### WORK INSTRUCTIONS:
In the entries below, find each line bearing the string "pink" and copy it.

### TASK MATERIAL

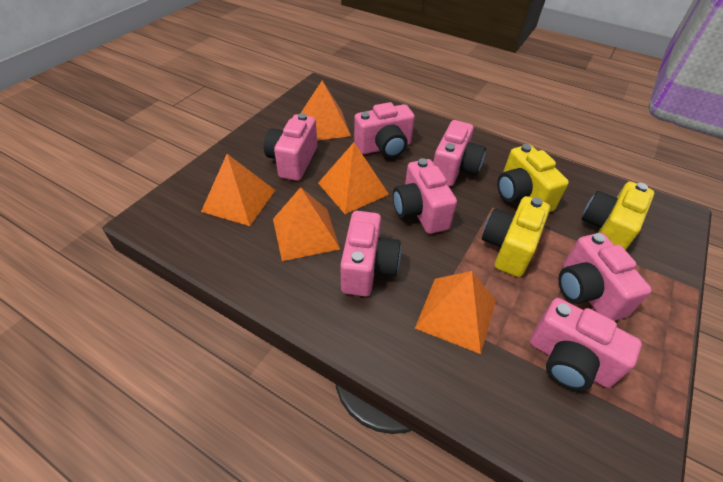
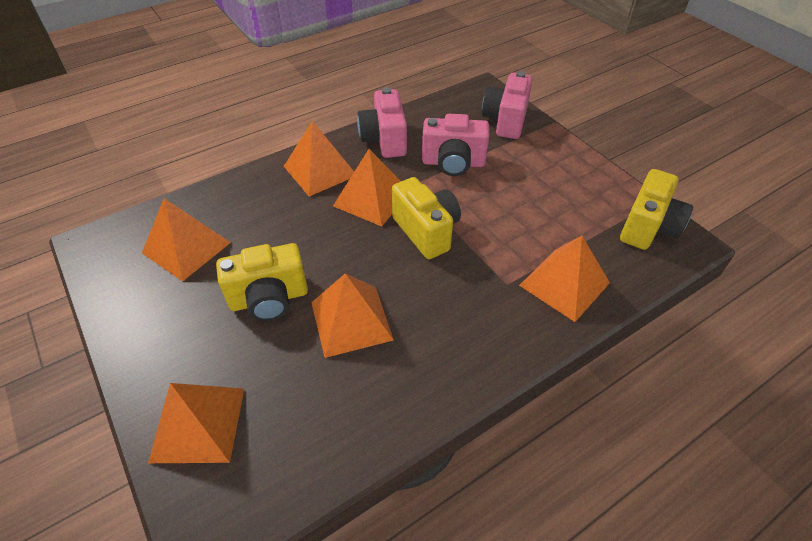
orange pyramid: 5 -> 6
pink camera: 7 -> 3

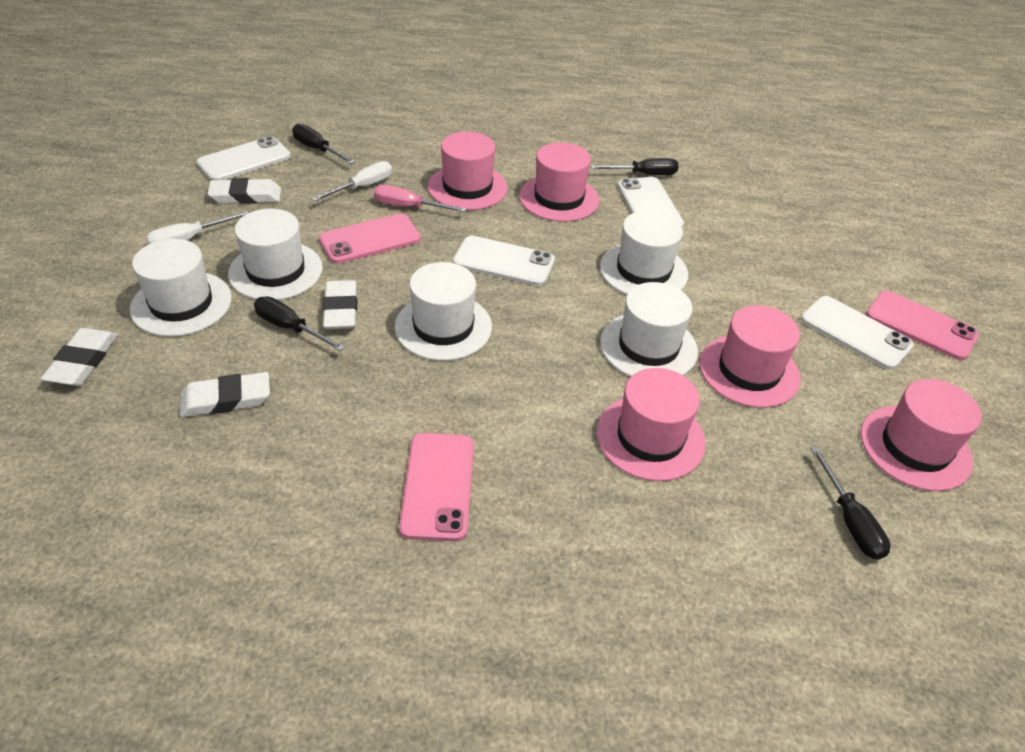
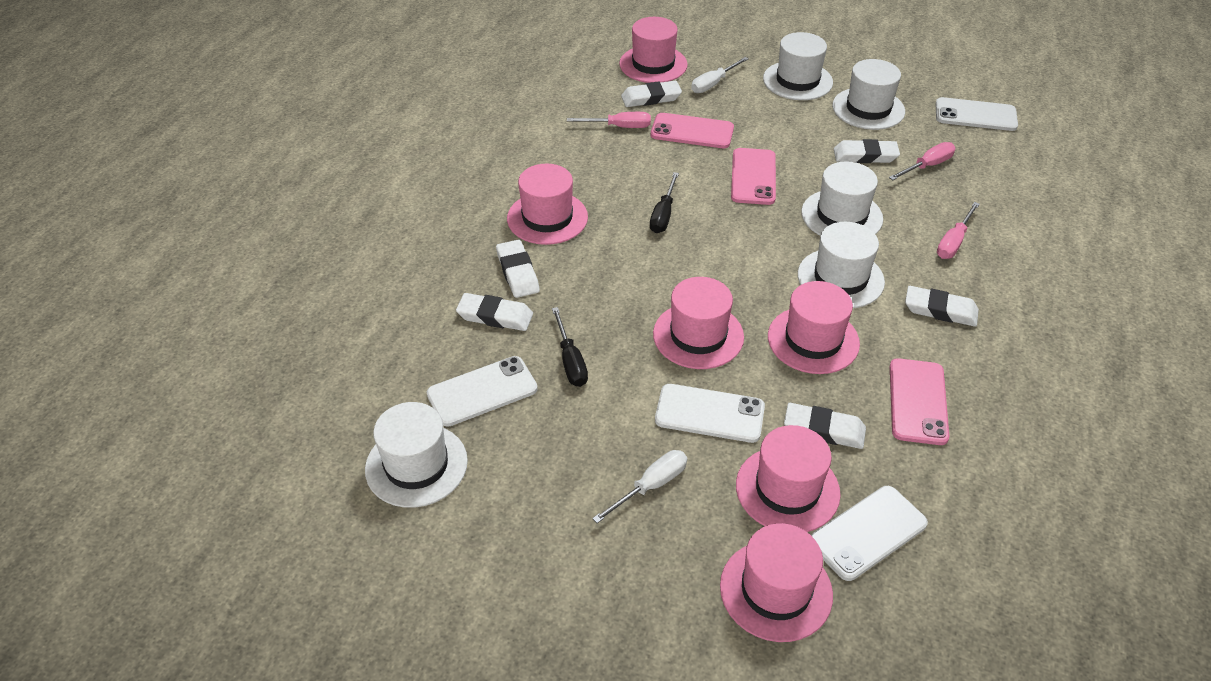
black screwdriver: 4 -> 2
pink hat: 5 -> 6
pink screwdriver: 1 -> 3
white eraser: 4 -> 6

######

### RESULT FOR THIS EXERCISE:
pink camera: 7 -> 3
pink hat: 5 -> 6
pink screwdriver: 1 -> 3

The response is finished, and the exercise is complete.